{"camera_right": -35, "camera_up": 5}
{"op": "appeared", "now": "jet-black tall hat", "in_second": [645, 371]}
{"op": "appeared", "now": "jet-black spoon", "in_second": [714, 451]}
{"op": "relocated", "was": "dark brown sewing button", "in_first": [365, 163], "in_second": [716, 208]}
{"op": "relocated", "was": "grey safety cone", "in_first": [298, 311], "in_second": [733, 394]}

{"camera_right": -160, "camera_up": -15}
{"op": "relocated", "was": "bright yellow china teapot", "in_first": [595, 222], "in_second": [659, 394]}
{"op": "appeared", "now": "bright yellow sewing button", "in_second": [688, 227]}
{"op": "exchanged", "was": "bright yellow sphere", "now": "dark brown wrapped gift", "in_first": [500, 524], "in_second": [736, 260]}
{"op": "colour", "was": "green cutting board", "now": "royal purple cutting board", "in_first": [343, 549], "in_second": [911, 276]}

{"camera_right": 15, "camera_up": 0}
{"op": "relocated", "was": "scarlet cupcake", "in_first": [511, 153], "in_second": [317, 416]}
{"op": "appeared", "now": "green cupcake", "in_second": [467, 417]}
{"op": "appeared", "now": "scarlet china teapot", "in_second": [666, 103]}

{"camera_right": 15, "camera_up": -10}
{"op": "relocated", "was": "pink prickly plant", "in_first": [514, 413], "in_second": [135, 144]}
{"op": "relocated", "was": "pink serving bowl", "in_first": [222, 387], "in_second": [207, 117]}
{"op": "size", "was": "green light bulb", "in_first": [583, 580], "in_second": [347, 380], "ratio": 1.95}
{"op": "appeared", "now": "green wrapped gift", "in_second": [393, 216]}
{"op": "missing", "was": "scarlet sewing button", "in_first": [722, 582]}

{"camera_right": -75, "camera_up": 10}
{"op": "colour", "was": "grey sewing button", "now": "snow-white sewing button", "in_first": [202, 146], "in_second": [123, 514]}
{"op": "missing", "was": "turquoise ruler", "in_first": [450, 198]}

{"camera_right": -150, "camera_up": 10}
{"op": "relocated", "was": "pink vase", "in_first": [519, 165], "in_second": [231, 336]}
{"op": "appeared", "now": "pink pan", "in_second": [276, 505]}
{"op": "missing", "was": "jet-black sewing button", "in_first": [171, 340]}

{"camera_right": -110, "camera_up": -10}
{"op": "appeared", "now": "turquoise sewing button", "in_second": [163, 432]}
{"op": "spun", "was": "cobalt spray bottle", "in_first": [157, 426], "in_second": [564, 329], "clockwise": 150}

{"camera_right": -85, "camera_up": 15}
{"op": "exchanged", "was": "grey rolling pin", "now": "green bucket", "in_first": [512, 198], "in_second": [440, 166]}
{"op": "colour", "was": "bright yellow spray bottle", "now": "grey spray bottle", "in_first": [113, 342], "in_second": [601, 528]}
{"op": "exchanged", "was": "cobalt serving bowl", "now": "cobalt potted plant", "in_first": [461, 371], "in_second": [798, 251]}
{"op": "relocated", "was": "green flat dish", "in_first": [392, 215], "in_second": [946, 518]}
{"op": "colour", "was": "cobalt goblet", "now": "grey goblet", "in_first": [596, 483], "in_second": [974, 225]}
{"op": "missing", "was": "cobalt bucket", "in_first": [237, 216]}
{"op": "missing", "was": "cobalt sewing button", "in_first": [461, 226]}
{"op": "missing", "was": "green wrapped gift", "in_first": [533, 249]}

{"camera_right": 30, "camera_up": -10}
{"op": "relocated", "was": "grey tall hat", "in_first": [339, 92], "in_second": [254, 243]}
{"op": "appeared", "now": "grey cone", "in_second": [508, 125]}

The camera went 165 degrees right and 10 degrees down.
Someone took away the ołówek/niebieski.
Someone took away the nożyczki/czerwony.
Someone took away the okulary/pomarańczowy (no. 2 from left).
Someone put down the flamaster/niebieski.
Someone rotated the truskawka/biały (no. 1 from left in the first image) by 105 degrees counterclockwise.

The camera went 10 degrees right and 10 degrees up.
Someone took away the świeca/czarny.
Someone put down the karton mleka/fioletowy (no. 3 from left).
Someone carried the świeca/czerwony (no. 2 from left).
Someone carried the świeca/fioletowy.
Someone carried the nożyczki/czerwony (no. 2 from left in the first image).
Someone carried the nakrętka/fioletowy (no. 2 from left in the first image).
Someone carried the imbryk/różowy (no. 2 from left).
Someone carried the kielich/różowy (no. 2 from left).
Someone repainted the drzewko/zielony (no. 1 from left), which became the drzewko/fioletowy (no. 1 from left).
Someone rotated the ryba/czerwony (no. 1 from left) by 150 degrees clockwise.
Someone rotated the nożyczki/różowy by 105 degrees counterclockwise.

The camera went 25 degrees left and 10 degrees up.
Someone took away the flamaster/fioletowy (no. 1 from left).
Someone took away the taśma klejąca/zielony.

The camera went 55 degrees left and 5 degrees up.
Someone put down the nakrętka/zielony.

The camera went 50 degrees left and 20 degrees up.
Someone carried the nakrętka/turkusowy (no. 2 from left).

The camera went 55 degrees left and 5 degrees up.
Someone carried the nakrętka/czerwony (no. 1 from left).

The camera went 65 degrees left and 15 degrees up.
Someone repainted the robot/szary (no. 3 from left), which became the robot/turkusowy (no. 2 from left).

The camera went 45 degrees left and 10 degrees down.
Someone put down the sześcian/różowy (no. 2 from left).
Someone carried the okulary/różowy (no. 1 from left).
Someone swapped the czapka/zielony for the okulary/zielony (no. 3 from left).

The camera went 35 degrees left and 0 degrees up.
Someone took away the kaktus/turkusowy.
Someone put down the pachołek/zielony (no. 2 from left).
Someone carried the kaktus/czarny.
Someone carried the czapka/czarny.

Your task: Lines wanted from the listing above: the line with "Someone took away the okulary/pomarańczowy" up to and including the line with "Someone put down the flamaster/niebieski.". Please write them out exactly, adding nothing else.

Output of the exercise:
Someone took away the okulary/pomarańczowy (no. 2 from left).
Someone put down the flamaster/niebieski.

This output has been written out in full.